▶ [Task objective]
Your result should be every line of the records below that contains the word "turquoise".

▶ [Supplied records]
——

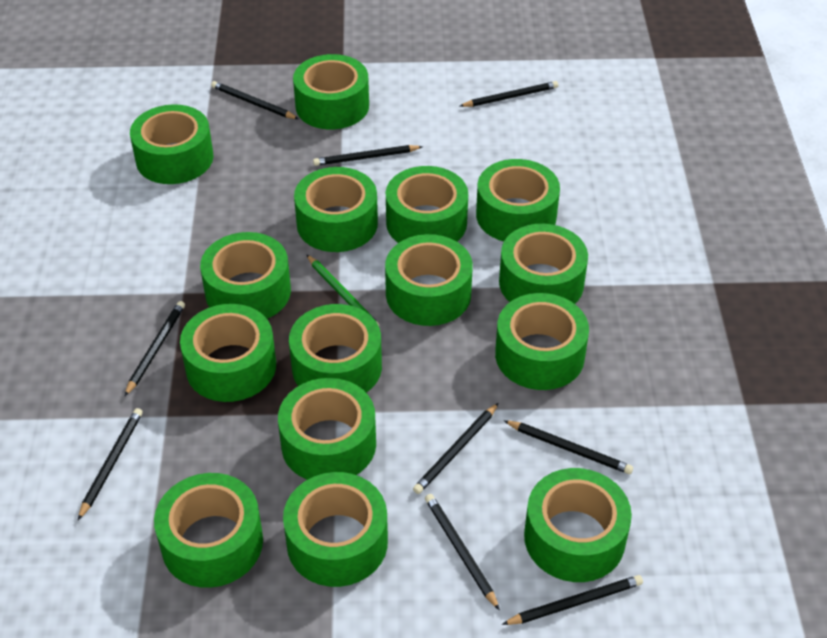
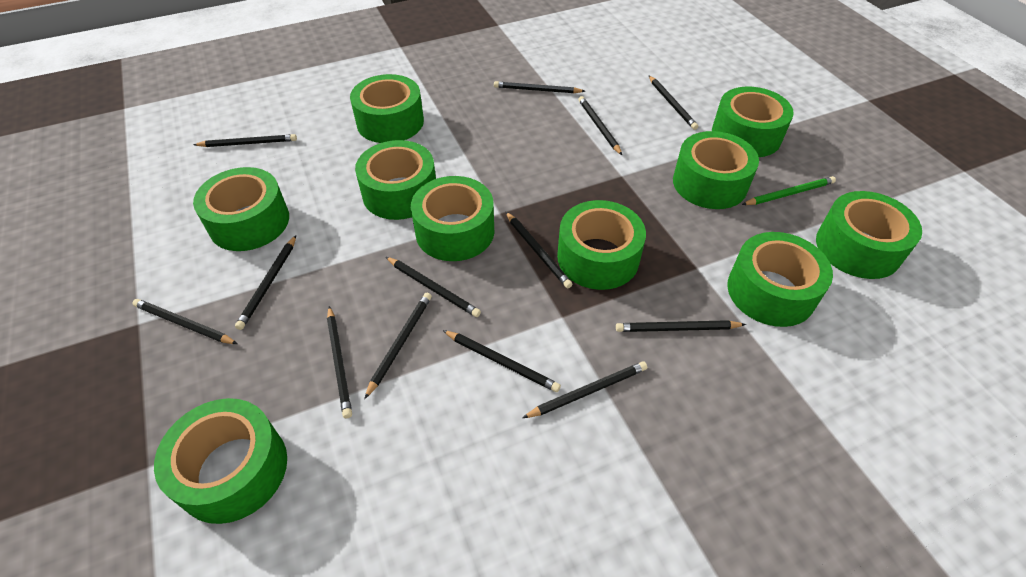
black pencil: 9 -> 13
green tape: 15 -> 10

——

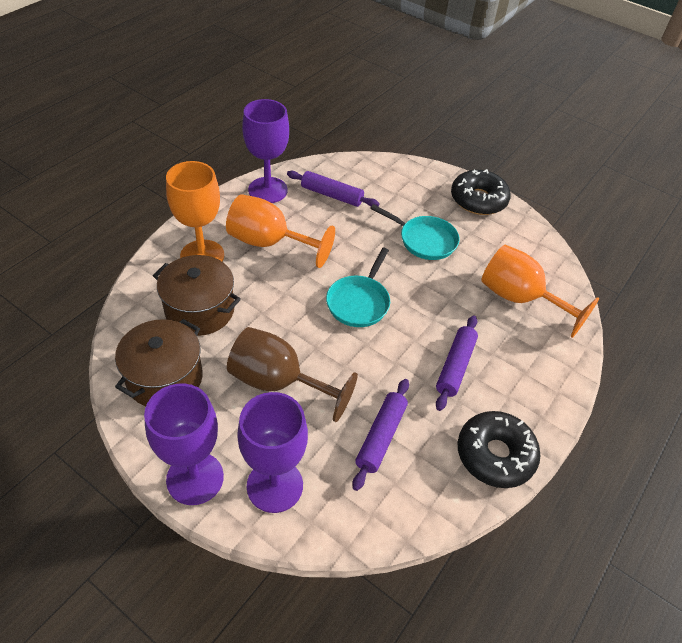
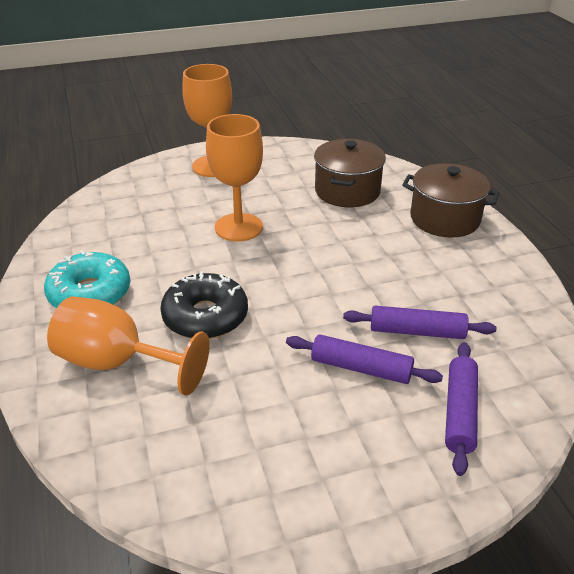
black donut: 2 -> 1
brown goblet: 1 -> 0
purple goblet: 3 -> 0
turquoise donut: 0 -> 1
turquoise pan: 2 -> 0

——

▶ [Your response]
turquoise donut: 0 -> 1
turquoise pan: 2 -> 0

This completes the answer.